# Directions:
Copy out the entire listing below exactly, but without its pictures.

# # #

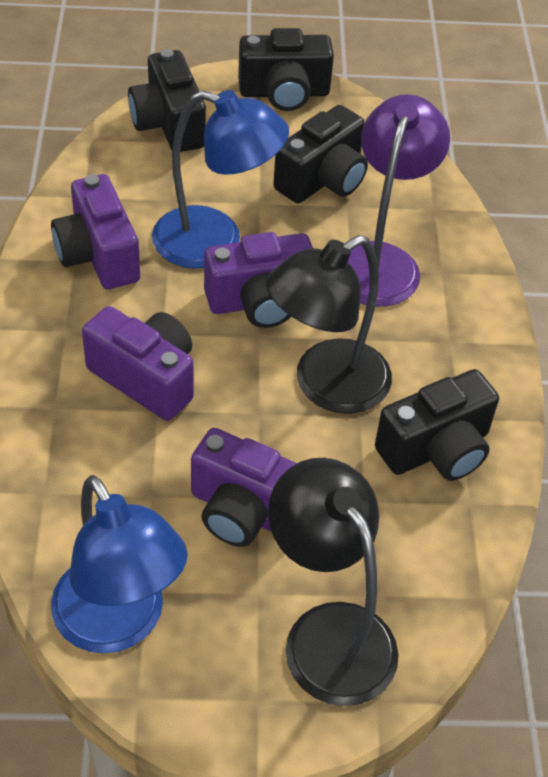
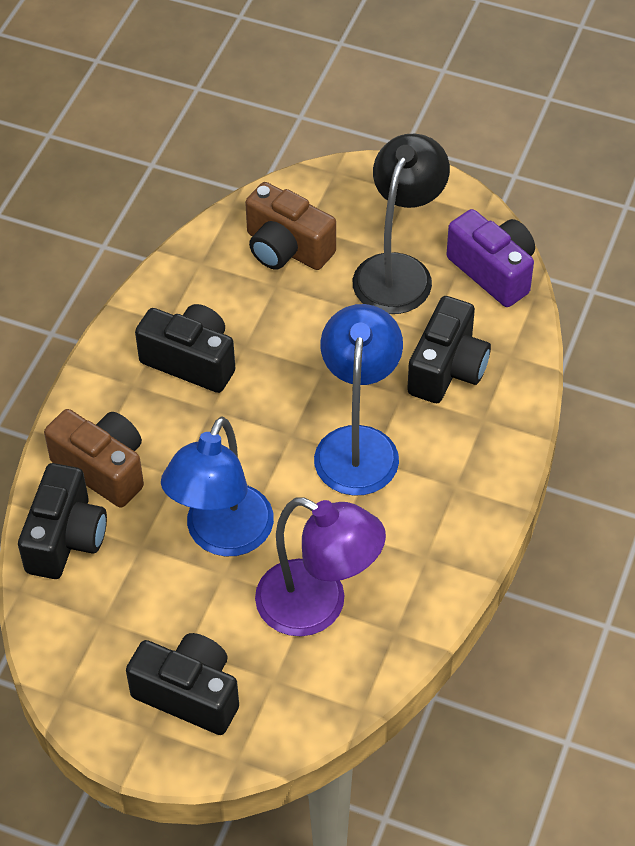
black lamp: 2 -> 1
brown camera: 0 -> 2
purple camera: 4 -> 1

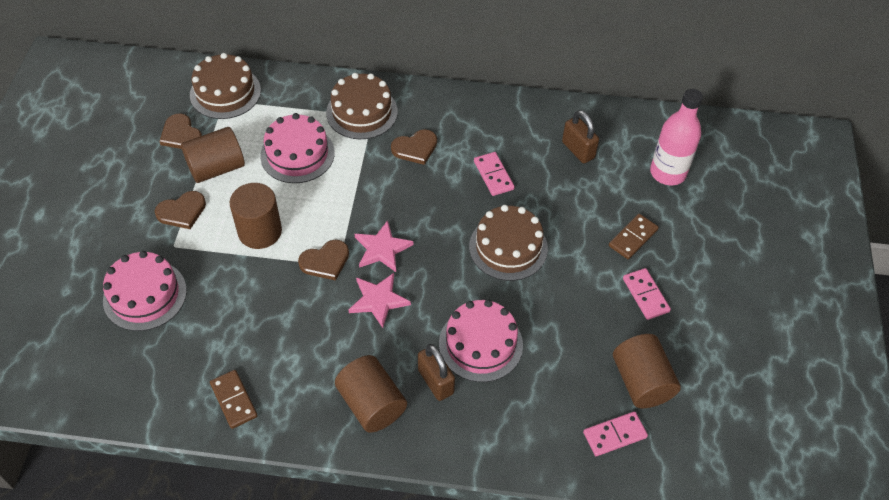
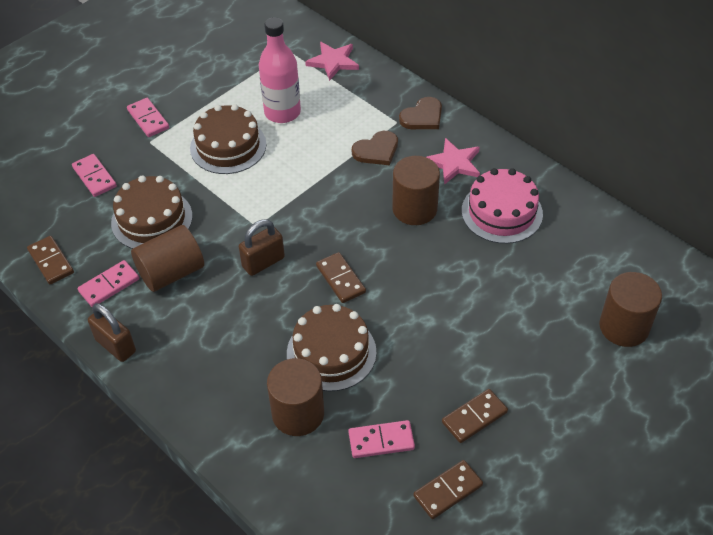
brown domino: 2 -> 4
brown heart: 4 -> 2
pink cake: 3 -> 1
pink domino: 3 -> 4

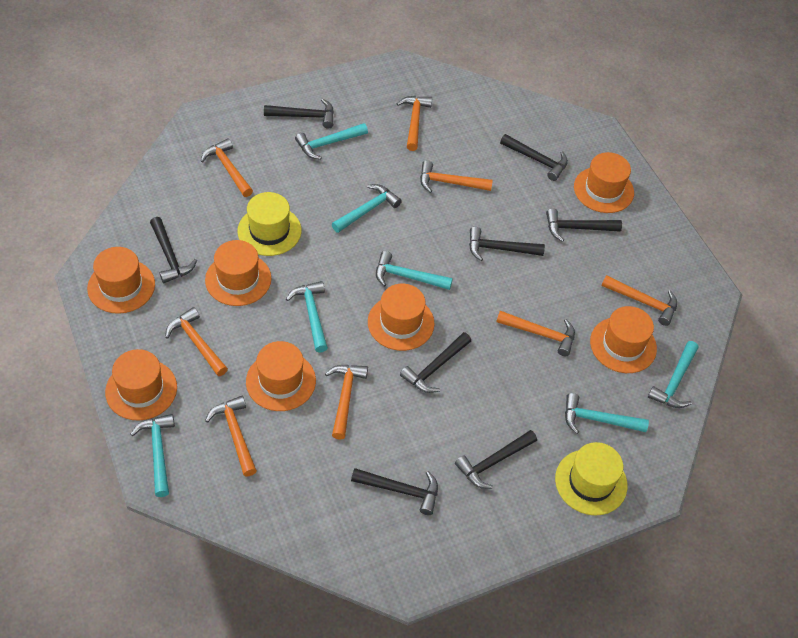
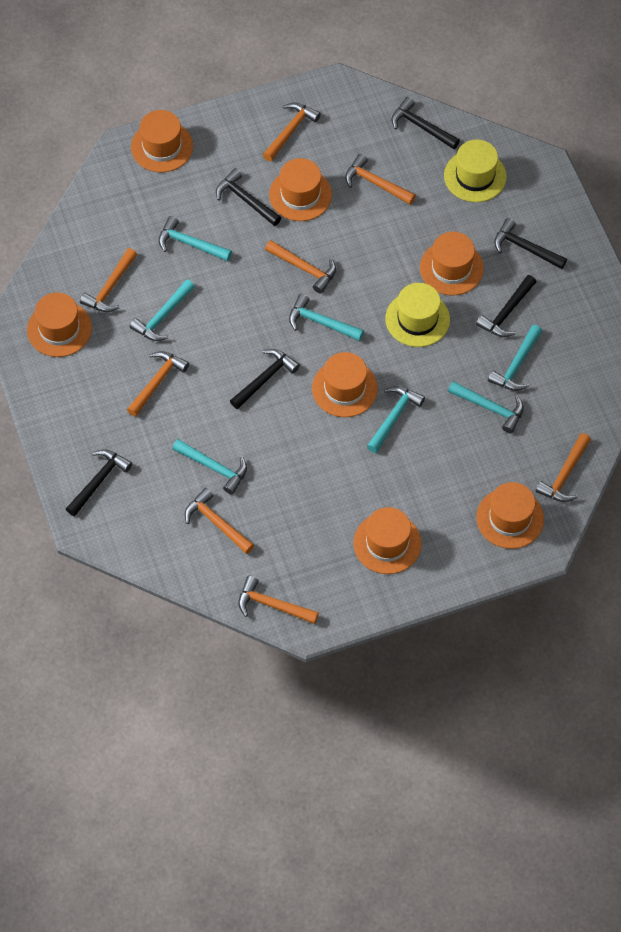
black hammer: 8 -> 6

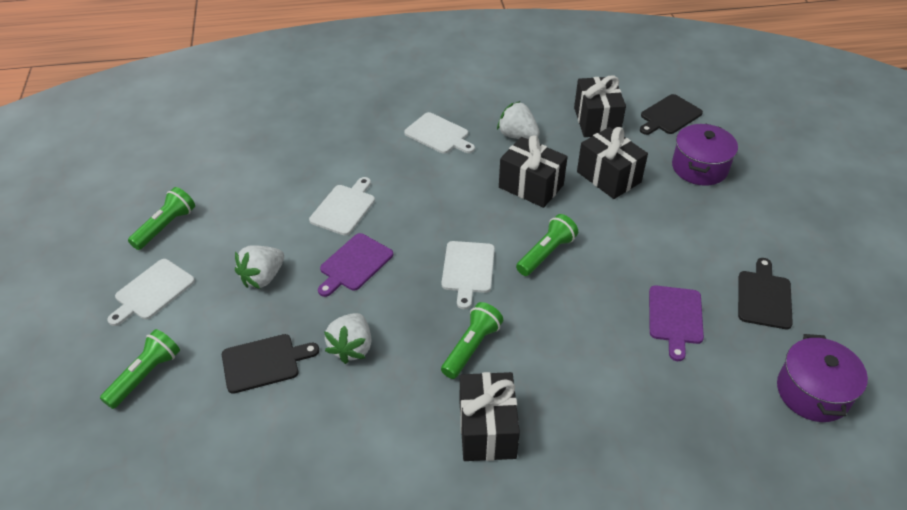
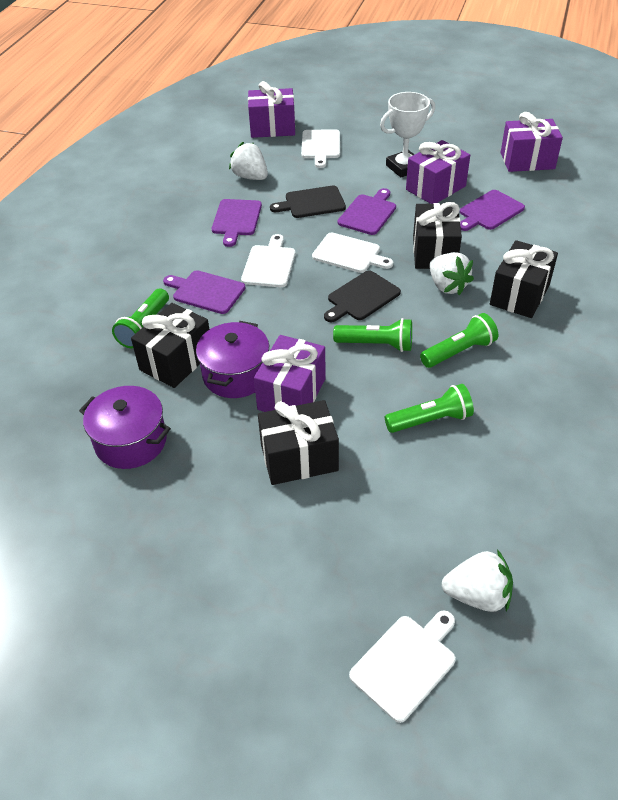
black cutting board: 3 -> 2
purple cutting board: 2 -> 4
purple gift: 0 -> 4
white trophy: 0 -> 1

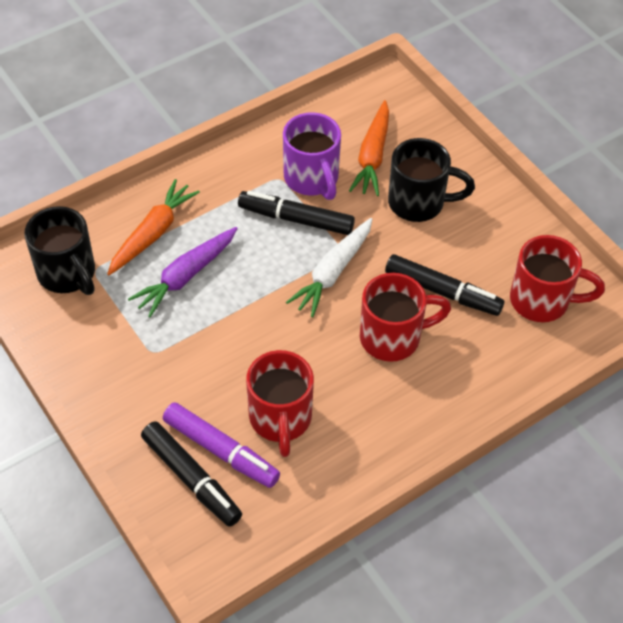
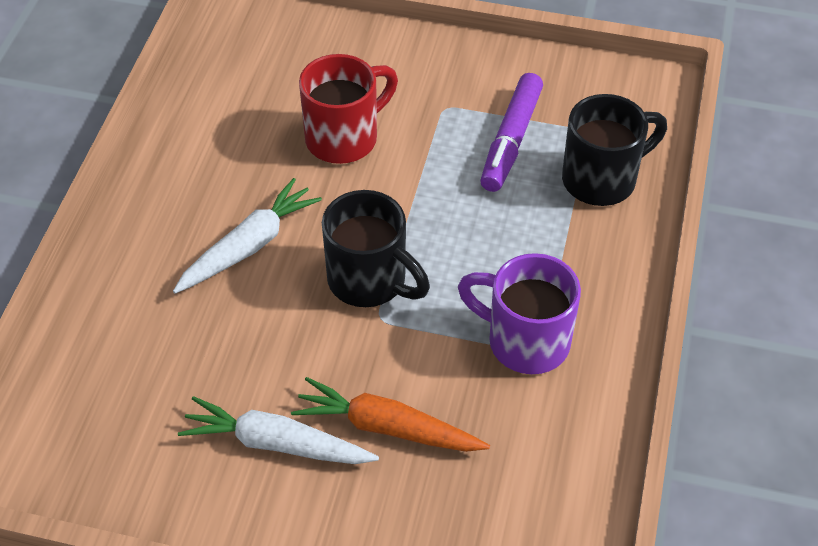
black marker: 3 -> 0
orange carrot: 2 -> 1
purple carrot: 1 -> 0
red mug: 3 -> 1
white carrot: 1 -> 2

# # #

# Result of the exercise:
black lamp: 2 -> 1
brown camera: 0 -> 2
purple camera: 4 -> 1

brown domino: 2 -> 4
brown heart: 4 -> 2
pink cake: 3 -> 1
pink domino: 3 -> 4

black hammer: 8 -> 6

black cutting board: 3 -> 2
purple cutting board: 2 -> 4
purple gift: 0 -> 4
white trophy: 0 -> 1

black marker: 3 -> 0
orange carrot: 2 -> 1
purple carrot: 1 -> 0
red mug: 3 -> 1
white carrot: 1 -> 2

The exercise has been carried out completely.